Revision comparison data:
══════
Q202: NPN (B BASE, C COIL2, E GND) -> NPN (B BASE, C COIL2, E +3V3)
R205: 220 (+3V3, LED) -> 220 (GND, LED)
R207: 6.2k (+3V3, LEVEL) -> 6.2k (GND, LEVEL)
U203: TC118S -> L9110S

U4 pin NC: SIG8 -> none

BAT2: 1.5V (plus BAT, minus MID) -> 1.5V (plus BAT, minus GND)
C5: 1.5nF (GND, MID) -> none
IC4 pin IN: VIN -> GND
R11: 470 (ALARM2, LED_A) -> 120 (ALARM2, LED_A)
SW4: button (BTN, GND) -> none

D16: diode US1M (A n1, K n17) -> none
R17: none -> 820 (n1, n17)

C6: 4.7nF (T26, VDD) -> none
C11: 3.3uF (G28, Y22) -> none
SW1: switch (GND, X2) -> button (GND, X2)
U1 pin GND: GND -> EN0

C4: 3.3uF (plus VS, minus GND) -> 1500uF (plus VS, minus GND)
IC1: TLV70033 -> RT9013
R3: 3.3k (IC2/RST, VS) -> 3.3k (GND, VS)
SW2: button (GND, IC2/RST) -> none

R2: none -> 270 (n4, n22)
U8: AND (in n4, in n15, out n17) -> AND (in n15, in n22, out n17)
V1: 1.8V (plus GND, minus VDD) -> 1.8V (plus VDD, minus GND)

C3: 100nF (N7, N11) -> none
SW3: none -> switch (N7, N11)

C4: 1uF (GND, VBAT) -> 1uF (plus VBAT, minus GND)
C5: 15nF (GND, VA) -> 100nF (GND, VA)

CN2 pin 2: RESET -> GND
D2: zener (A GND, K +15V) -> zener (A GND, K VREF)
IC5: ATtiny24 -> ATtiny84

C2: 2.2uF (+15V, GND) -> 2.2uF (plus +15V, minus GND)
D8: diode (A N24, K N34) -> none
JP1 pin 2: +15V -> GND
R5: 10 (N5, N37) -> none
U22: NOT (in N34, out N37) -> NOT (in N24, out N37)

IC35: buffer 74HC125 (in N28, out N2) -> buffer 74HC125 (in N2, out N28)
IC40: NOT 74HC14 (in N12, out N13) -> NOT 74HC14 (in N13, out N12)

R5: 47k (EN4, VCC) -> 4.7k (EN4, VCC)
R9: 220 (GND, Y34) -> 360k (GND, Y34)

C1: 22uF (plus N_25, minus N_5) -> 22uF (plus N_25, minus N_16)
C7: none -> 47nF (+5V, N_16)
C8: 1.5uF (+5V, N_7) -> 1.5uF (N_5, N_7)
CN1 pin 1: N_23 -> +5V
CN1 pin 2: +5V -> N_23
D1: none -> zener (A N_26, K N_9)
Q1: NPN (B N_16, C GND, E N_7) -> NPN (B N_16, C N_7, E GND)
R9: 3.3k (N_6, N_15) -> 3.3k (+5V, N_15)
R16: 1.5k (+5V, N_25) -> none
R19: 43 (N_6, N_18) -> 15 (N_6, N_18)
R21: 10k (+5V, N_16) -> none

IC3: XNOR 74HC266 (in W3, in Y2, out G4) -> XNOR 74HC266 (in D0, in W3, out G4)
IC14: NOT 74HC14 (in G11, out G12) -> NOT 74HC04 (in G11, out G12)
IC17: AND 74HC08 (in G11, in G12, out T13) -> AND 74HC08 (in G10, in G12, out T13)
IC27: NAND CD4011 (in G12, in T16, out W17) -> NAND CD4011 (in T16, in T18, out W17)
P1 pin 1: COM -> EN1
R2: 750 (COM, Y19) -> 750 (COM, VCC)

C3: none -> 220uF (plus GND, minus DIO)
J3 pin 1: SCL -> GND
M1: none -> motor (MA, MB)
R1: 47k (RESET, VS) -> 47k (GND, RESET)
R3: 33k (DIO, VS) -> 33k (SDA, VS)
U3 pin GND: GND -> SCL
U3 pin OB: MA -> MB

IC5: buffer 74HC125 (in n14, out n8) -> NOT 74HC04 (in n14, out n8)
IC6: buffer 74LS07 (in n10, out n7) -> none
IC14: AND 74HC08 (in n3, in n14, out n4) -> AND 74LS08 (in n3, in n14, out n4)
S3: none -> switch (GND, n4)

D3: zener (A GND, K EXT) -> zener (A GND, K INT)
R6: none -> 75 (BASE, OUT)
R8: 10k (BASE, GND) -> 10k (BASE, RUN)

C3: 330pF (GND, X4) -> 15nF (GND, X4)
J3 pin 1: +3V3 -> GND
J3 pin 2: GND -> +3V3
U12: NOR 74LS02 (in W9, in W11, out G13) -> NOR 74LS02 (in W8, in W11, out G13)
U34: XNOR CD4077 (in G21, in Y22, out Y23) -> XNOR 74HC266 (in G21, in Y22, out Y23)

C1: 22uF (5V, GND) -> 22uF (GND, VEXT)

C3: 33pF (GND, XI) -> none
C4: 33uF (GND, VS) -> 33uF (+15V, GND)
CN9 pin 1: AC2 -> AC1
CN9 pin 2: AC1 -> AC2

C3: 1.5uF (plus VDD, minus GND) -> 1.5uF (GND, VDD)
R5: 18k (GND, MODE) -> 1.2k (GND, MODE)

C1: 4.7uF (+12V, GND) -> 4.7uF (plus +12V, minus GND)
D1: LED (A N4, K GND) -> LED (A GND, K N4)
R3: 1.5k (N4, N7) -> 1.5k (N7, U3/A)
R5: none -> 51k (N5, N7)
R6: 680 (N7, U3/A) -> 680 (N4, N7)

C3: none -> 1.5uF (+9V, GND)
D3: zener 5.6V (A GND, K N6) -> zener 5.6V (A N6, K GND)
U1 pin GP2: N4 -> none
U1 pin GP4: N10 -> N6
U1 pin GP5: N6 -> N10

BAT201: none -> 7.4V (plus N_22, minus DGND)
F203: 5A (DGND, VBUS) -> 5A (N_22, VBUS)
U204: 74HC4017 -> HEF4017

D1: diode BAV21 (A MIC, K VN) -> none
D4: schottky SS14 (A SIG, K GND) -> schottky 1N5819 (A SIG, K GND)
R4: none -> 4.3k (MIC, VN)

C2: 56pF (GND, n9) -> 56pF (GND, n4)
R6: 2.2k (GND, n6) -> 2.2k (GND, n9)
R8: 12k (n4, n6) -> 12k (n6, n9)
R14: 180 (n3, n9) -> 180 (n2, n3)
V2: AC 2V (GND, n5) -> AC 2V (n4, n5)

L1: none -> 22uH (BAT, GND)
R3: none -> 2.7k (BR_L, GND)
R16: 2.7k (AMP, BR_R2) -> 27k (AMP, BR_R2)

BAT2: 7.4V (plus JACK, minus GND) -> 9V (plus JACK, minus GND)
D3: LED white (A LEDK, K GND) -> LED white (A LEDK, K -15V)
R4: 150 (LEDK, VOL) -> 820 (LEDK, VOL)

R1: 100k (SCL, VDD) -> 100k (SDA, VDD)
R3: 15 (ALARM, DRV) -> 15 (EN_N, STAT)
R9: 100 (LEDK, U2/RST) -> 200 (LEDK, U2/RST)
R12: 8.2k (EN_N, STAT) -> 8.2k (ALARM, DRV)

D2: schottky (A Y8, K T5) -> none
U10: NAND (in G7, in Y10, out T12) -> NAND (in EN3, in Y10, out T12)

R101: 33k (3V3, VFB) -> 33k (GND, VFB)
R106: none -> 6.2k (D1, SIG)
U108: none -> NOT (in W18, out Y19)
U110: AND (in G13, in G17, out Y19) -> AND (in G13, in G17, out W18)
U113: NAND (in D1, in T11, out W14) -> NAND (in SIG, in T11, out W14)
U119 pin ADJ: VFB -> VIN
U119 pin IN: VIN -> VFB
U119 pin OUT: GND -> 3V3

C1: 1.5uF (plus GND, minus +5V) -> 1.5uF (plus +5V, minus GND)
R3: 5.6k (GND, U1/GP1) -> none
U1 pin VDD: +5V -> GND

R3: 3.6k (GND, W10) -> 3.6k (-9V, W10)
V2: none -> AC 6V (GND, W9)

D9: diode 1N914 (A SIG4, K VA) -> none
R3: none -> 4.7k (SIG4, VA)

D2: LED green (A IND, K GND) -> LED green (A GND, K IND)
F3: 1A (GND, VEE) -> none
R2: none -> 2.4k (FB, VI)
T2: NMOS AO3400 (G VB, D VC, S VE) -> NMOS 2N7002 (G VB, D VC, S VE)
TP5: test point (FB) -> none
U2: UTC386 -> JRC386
══════
» What to produce: The line containing "D9: diode 1N914 (A SIG4, K VA) -> none" opens the range, and the last line of the entries closes it; copy that range exactly.

» Solved exercise:
D9: diode 1N914 (A SIG4, K VA) -> none
R3: none -> 4.7k (SIG4, VA)

D2: LED green (A IND, K GND) -> LED green (A GND, K IND)
F3: 1A (GND, VEE) -> none
R2: none -> 2.4k (FB, VI)
T2: NMOS AO3400 (G VB, D VC, S VE) -> NMOS 2N7002 (G VB, D VC, S VE)
TP5: test point (FB) -> none
U2: UTC386 -> JRC386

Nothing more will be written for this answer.